→ WORK TASK
Emit the data below verbatim, stripping out any pictures.

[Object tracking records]
━━━

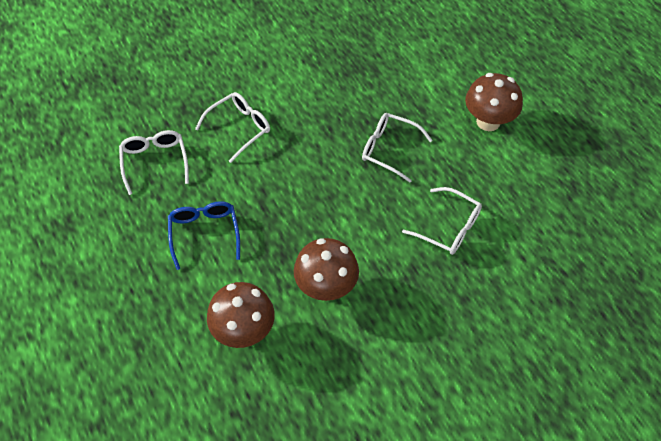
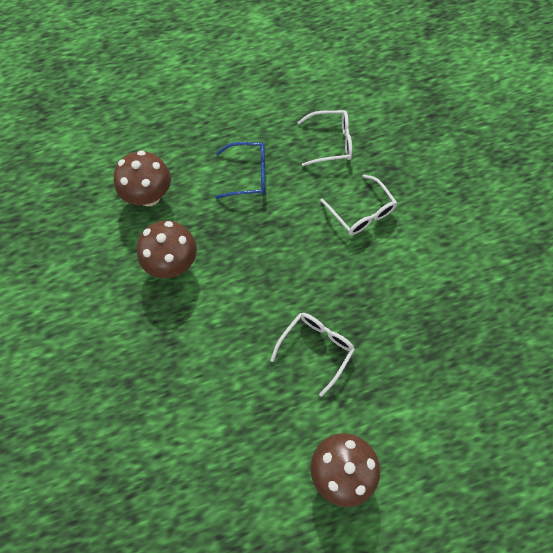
camera: 100 degrees right, 10 degrees up
white glasses [402,187,482,255] -> none

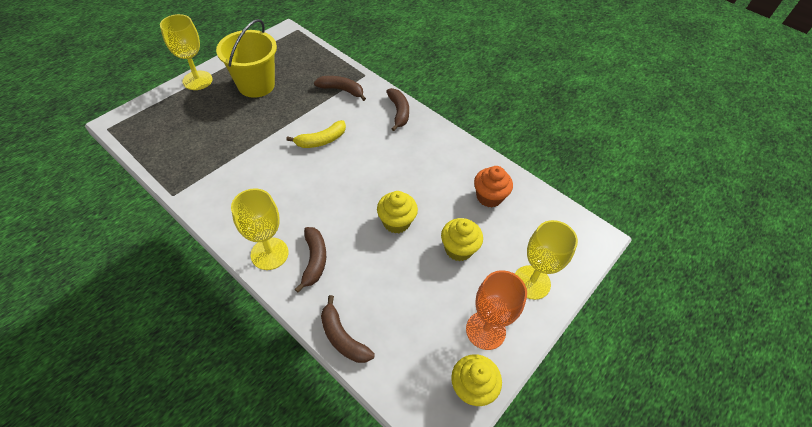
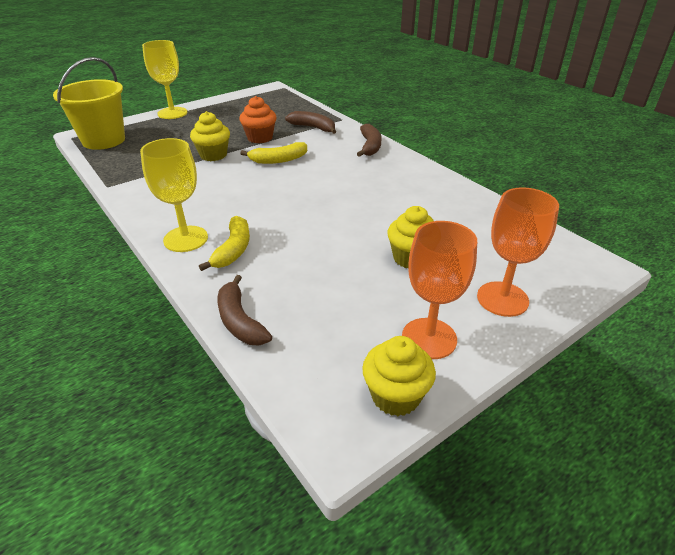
camera: 15 degrees right, 15 degrees down
yellow bucket [216,19,277,98] -> yellow bucket moved to [53,57,125,150]
brown banana [295,227,326,293] -> yellow banana [199,216,250,271]
yellow cupcake [377,191,418,233] -> yellow cupcake moved to [190,111,230,161]
orange cupcake [474,166,513,208] -> orange cupcake moved to [239,96,276,143]
yellow goblet [515,220,578,300] -> orange goblet [477,187,559,317]

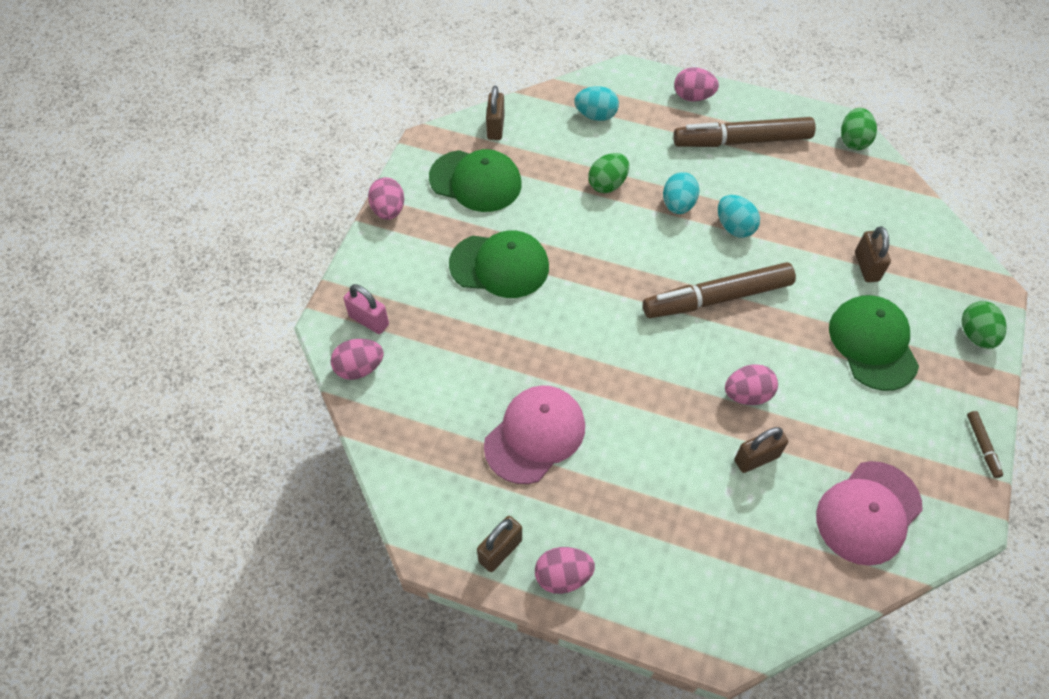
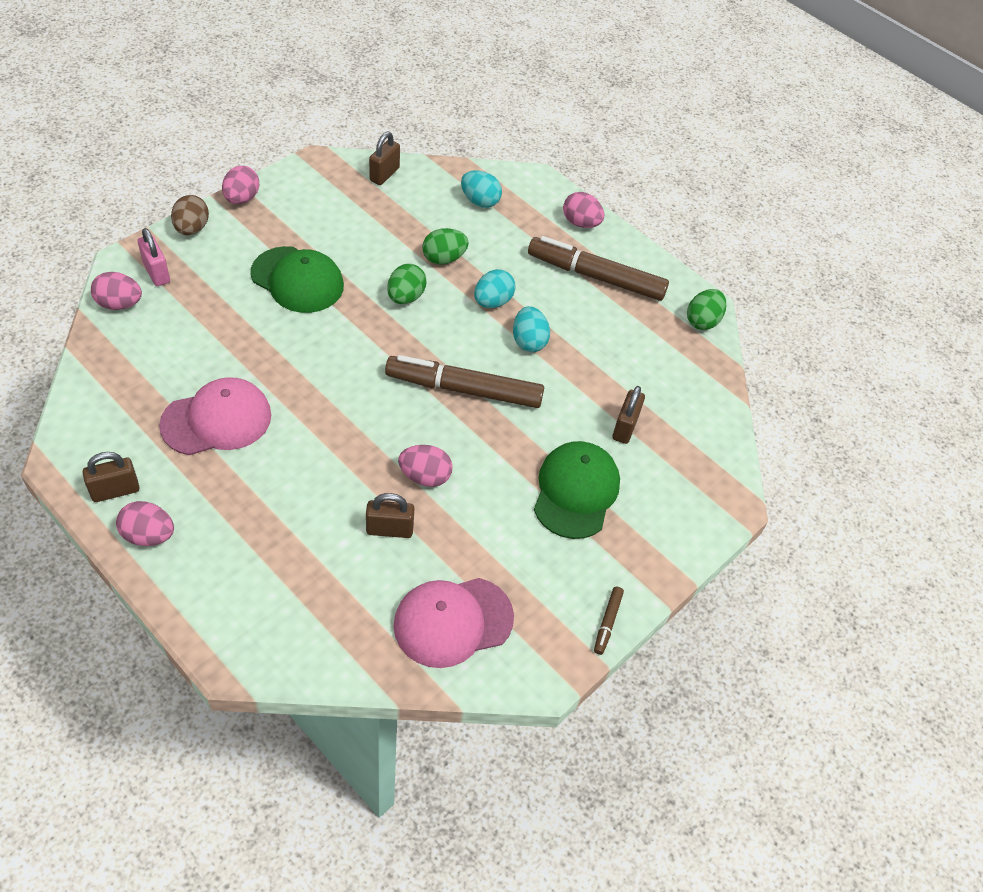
camera: 20 degrees right, 5 degrees down
green cap [429,149,522,212] -> none
green egg [962,301,1007,349] -> green egg moved to [387,264,426,304]
none -> brown egg [171,195,209,235]

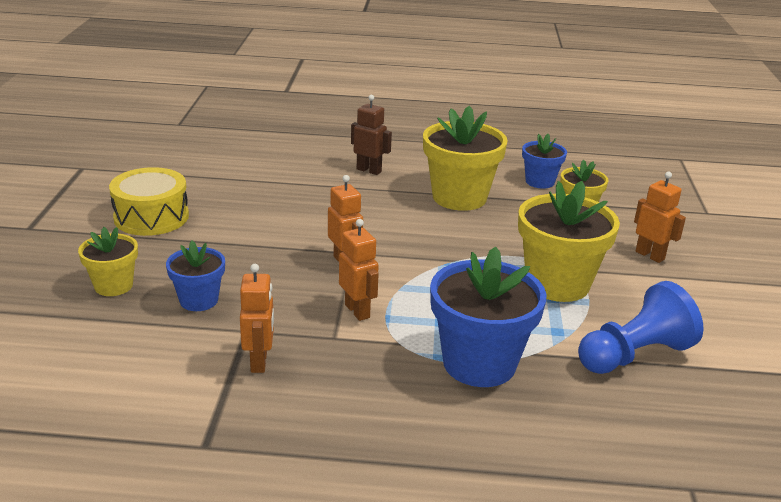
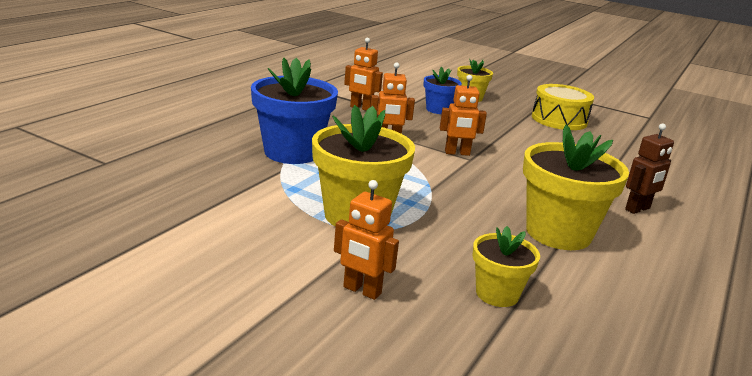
camera: 115 degrees right, 5 degrees down
blue flower pot [522,134,567,189] -> none
blue pawn [578,281,704,374] -> none
orange robot [634,172,686,263] -> orange robot turned 45 degrees clockwise [334,180,399,300]

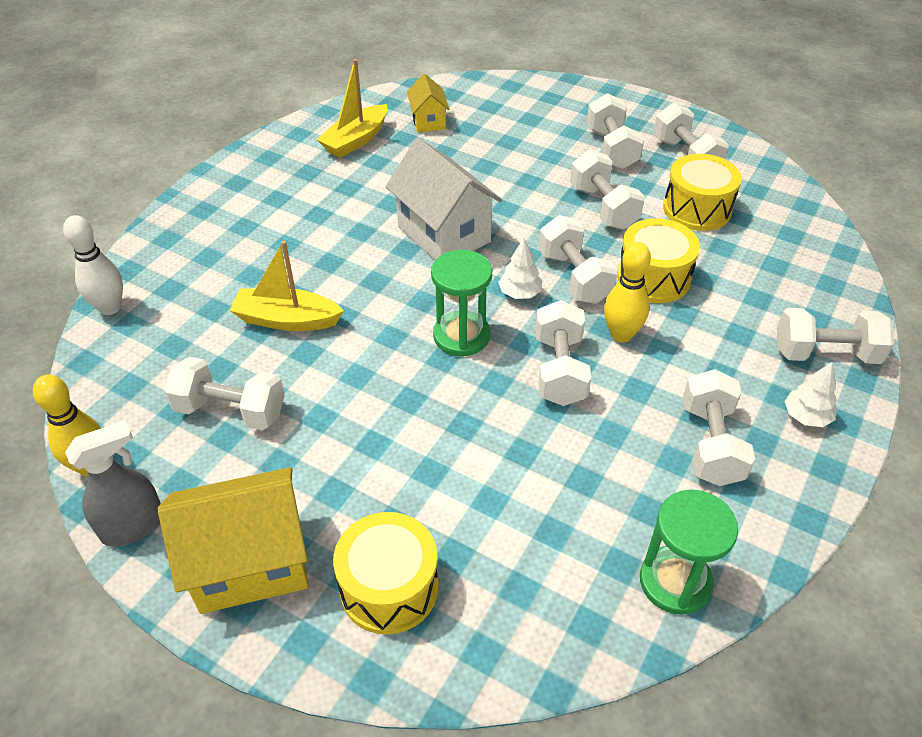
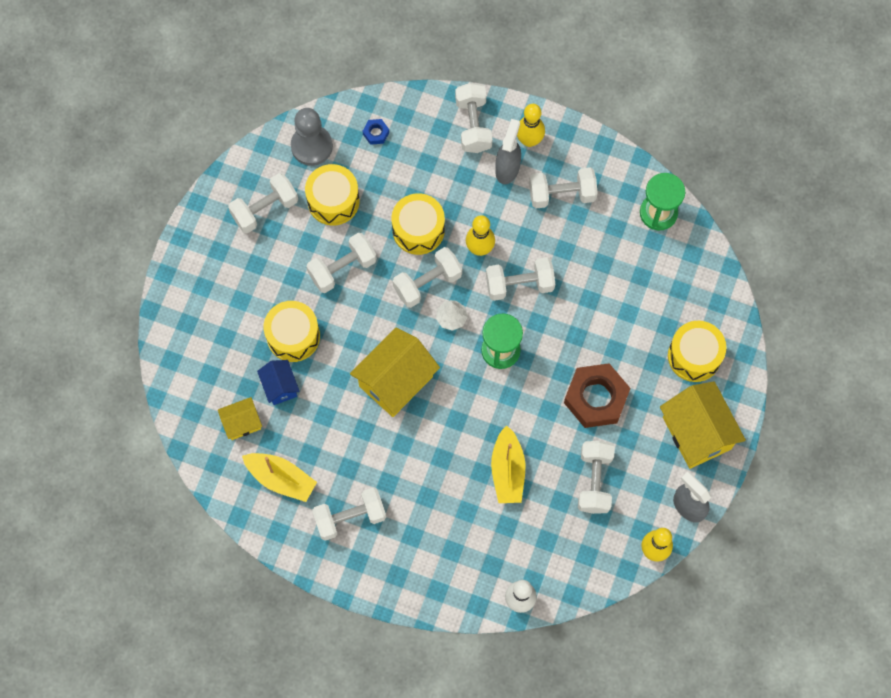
camera: 100 degrees left, 25 degrees up
white house [385,138,502,260] -> yellow house [350,328,440,417]
white dumbbell [587,93,644,169] -> white dumbbell moved to [312,487,386,541]
white tree [785,362,837,427] -> yellow bowling pin [517,104,545,147]
none -> blue house [257,360,300,405]
none -> yellow drum [264,301,320,362]
none -> grey pawn [291,108,333,166]
none -> blue nut [363,119,389,145]
none -> grey spray bottle [495,119,521,184]
none -> brown nut [564,363,631,428]

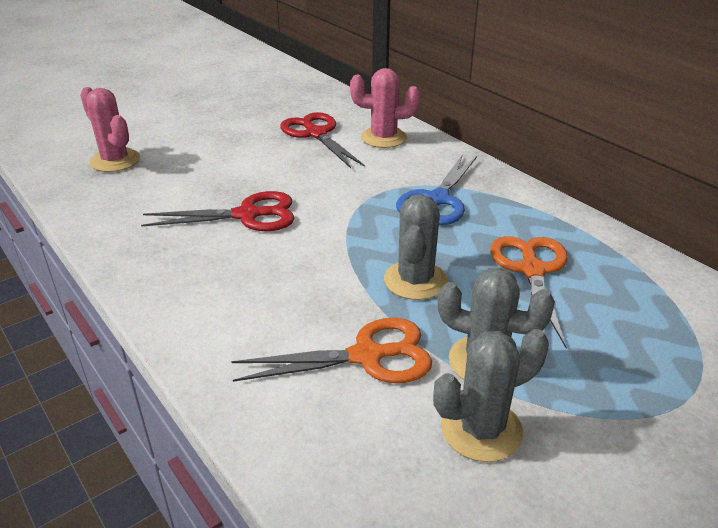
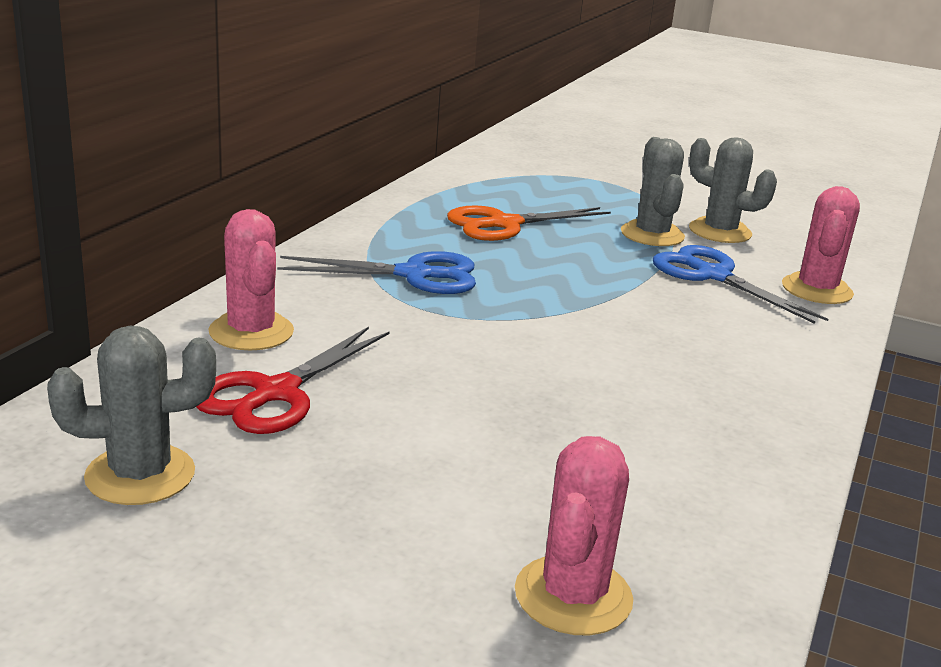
camera: 120 degrees left, 10 degrees down
red scissors [141,191,295,231] -> none
orange scissors [231,318,432,383] -> blue scissors [653,245,828,324]
grey cactus [384,194,447,300] -> grey cactus moved to [47,325,216,505]
none -> pink cactus [782,186,860,304]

━━━

→ RESPONSE TO THIS TASK
camera: 100 degrees right, 10 degrees up
white glasses [402,187,482,255] -> none

camera: 15 degrees right, 15 degrees down
yellow bucket [216,19,277,98] -> yellow bucket moved to [53,57,125,150]
brown banana [295,227,326,293] -> yellow banana [199,216,250,271]
yellow cupcake [377,191,418,233] -> yellow cupcake moved to [190,111,230,161]
orange cupcake [474,166,513,208] -> orange cupcake moved to [239,96,276,143]
yellow goblet [515,220,578,300] -> orange goblet [477,187,559,317]

camera: 20 degrees right, 5 degrees down
green cap [429,149,522,212] -> none
green egg [962,301,1007,349] -> green egg moved to [387,264,426,304]
none -> brown egg [171,195,209,235]

camera: 115 degrees right, 5 degrees down
blue flower pot [522,134,567,189] -> none
blue pawn [578,281,704,374] -> none
orange robot [634,172,686,263] -> orange robot turned 45 degrees clockwise [334,180,399,300]

camera: 100 degrees left, 25 degrees up
white house [385,138,502,260] -> yellow house [350,328,440,417]
white dumbbell [587,93,644,169] -> white dumbbell moved to [312,487,386,541]
white tree [785,362,837,427] -> yellow bowling pin [517,104,545,147]
none -> blue house [257,360,300,405]
none -> yellow drum [264,301,320,362]
none -> grey pawn [291,108,333,166]
none -> blue nut [363,119,389,145]
none -> grey spray bottle [495,119,521,184]
none -> brown nut [564,363,631,428]

camera: 120 degrees left, 10 degrees down
red scissors [141,191,295,231] -> none
orange scissors [231,318,432,383] -> blue scissors [653,245,828,324]
grey cactus [384,194,447,300] -> grey cactus moved to [47,325,216,505]
none -> pink cactus [782,186,860,304]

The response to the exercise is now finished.